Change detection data
· · · · · · ·

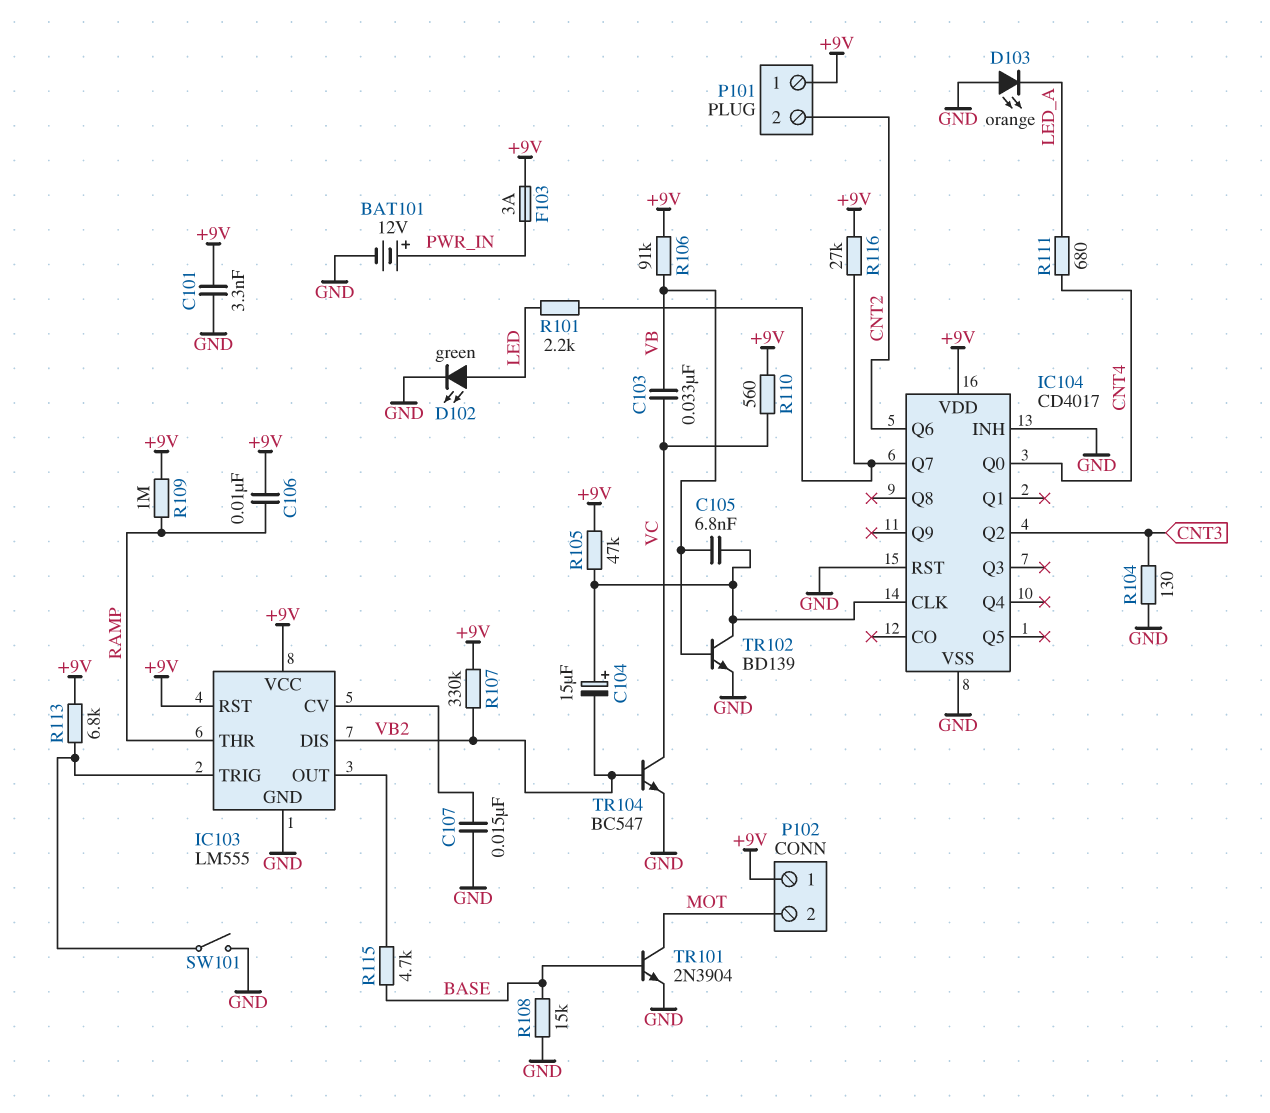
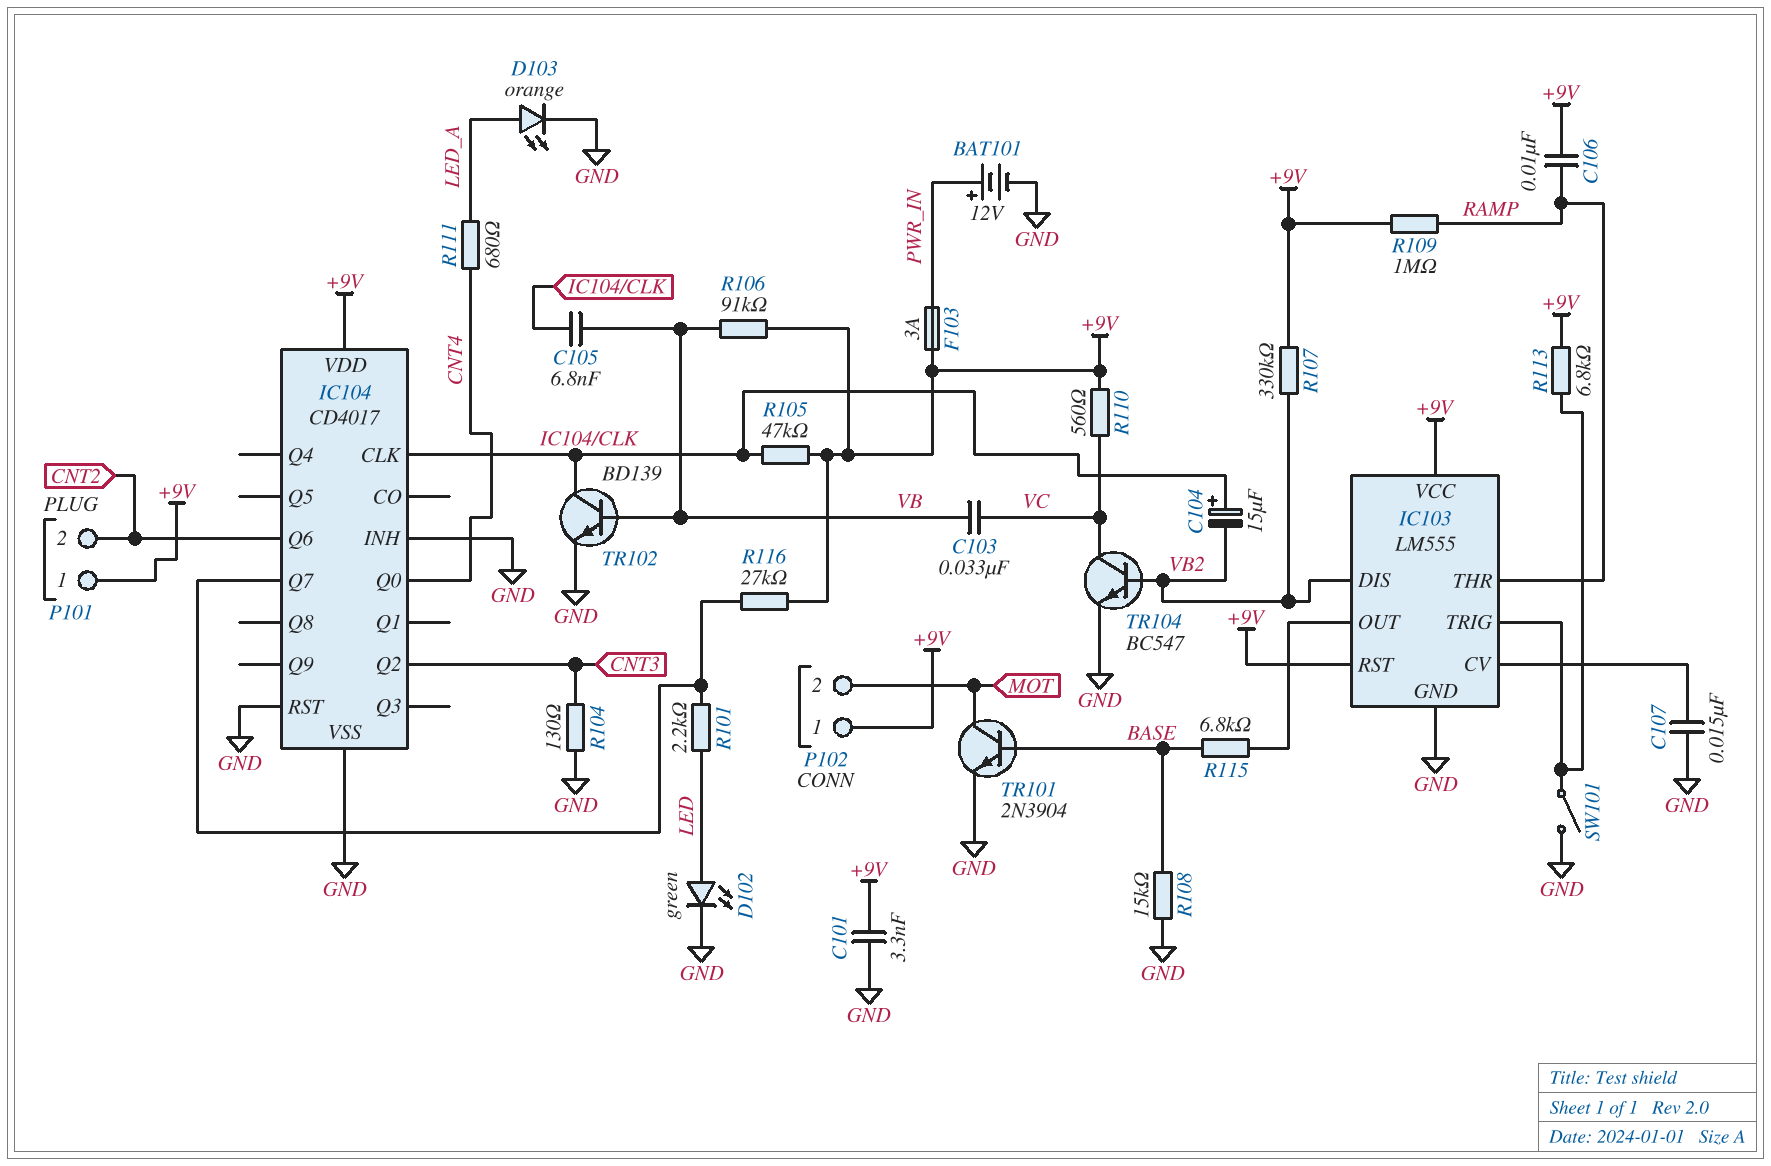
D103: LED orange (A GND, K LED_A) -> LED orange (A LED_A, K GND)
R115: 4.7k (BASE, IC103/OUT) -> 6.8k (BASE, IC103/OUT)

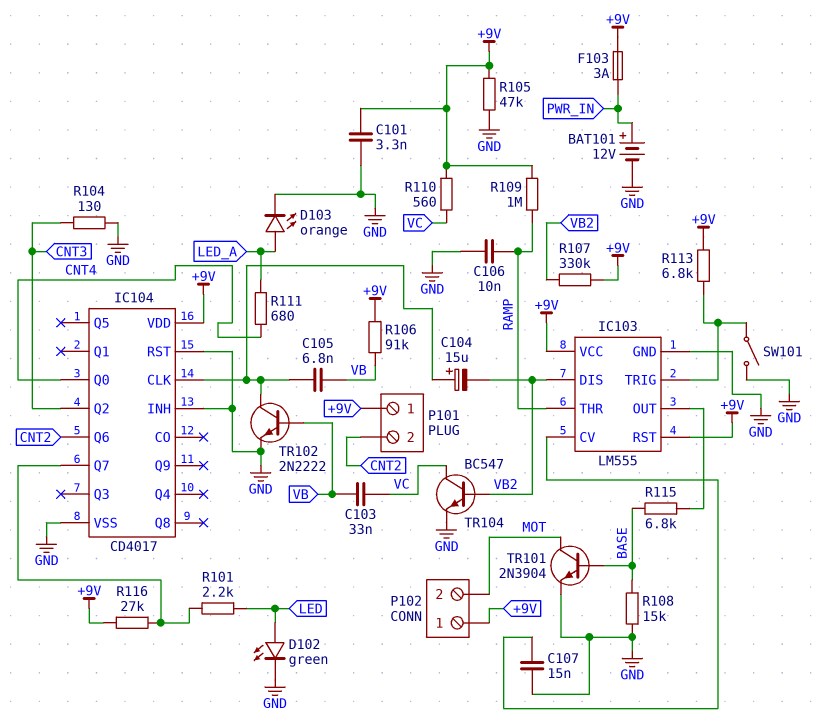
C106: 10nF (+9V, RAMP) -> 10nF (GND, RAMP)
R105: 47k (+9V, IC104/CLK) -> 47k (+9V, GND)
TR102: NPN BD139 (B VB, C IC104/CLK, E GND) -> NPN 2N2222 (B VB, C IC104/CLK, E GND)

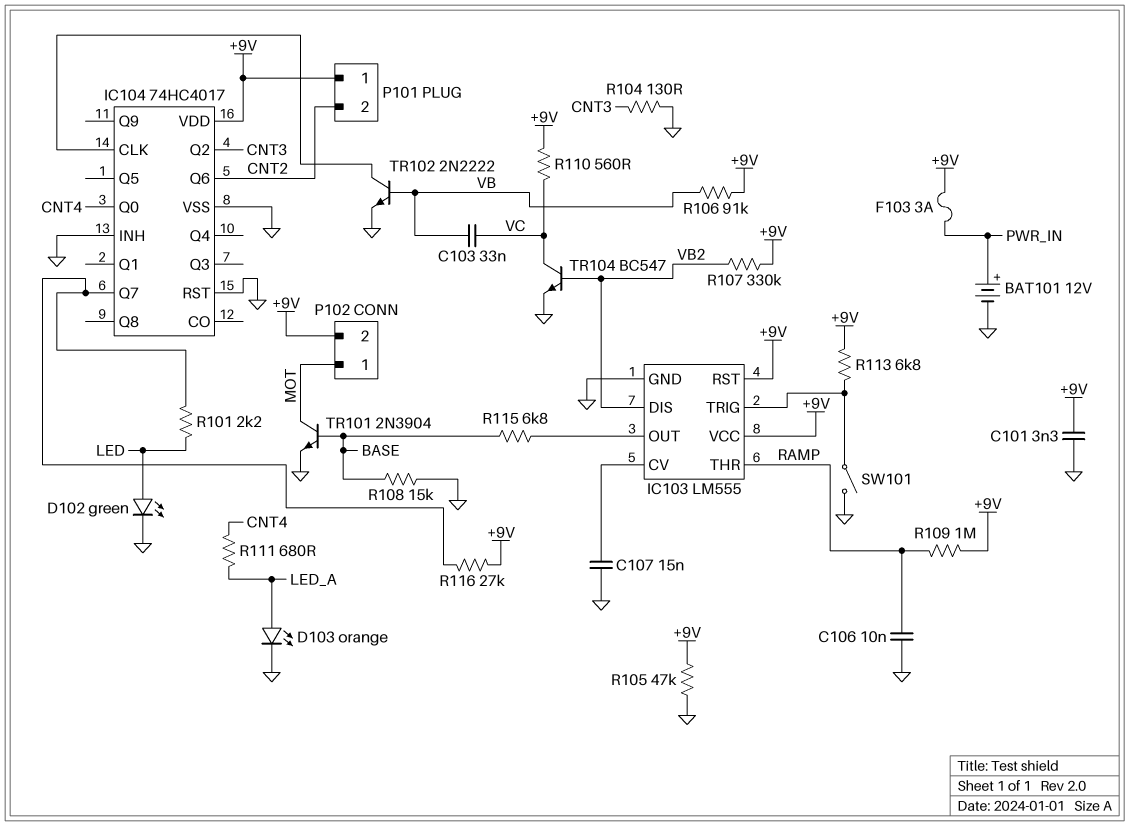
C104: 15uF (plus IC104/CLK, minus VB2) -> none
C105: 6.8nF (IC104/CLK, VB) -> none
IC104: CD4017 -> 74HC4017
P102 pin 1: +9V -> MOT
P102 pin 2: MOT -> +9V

· · · · · · ·

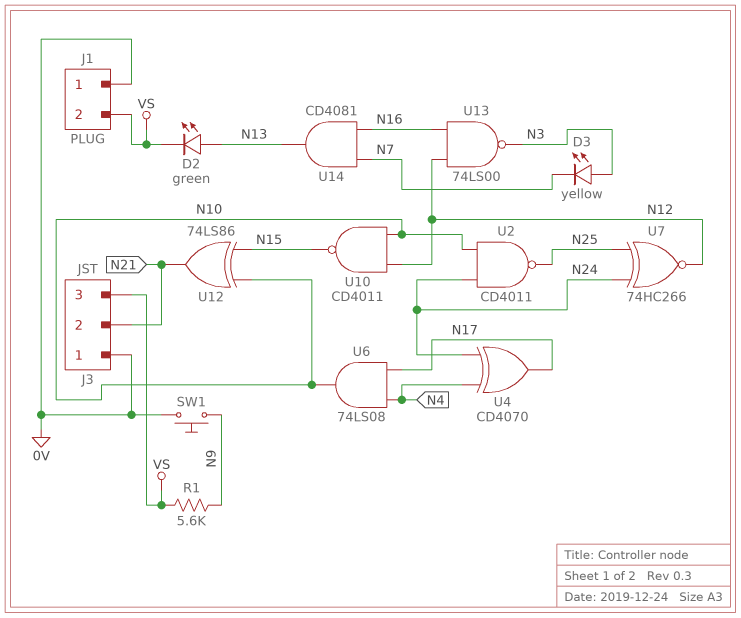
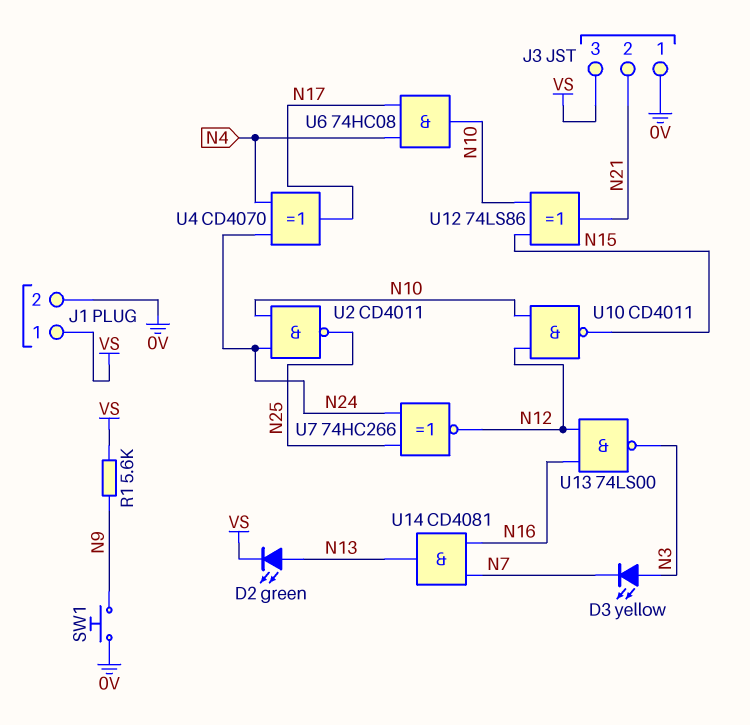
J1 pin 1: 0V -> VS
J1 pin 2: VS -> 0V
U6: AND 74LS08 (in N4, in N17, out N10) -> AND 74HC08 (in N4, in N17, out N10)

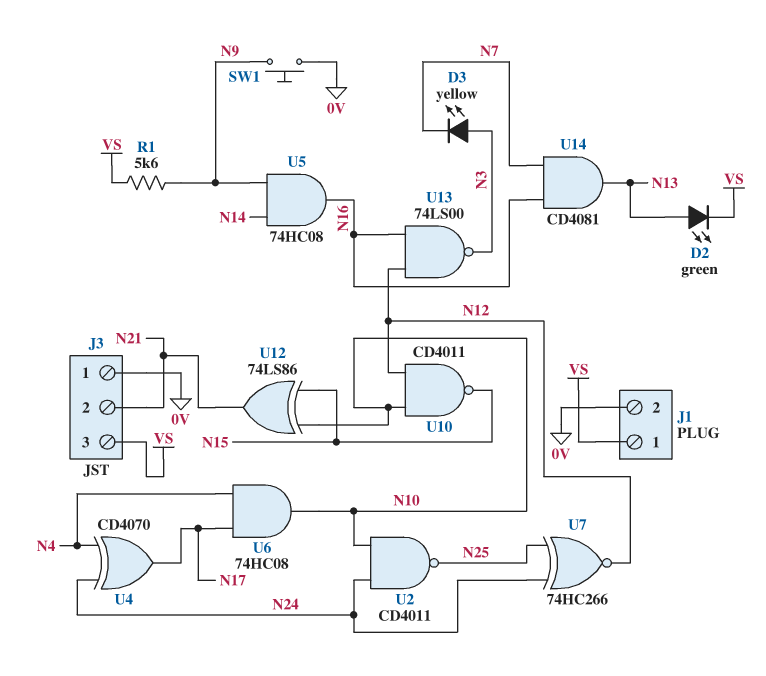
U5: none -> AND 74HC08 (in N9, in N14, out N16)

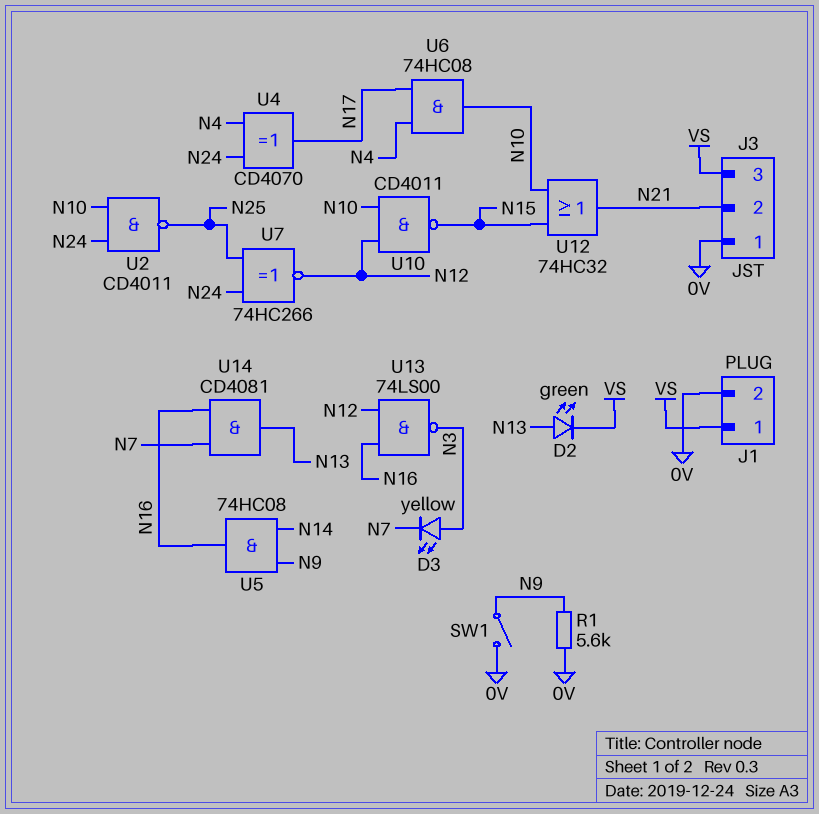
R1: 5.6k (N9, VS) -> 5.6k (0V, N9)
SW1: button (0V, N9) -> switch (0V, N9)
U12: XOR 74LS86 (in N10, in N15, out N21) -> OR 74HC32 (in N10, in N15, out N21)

· · · · · · ·

### YOUR ASSIGNMENT
Exact copy, no pictures. Write out the lines in the entries above, starting with the line with "TR102: NPN BD139" and going on through the line with "P102 pin 2: MOT -> +9V", keeping both.

### THE COMPLETED TASK
TR102: NPN BD139 (B VB, C IC104/CLK, E GND) -> NPN 2N2222 (B VB, C IC104/CLK, E GND)

C104: 15uF (plus IC104/CLK, minus VB2) -> none
C105: 6.8nF (IC104/CLK, VB) -> none
IC104: CD4017 -> 74HC4017
P102 pin 1: +9V -> MOT
P102 pin 2: MOT -> +9V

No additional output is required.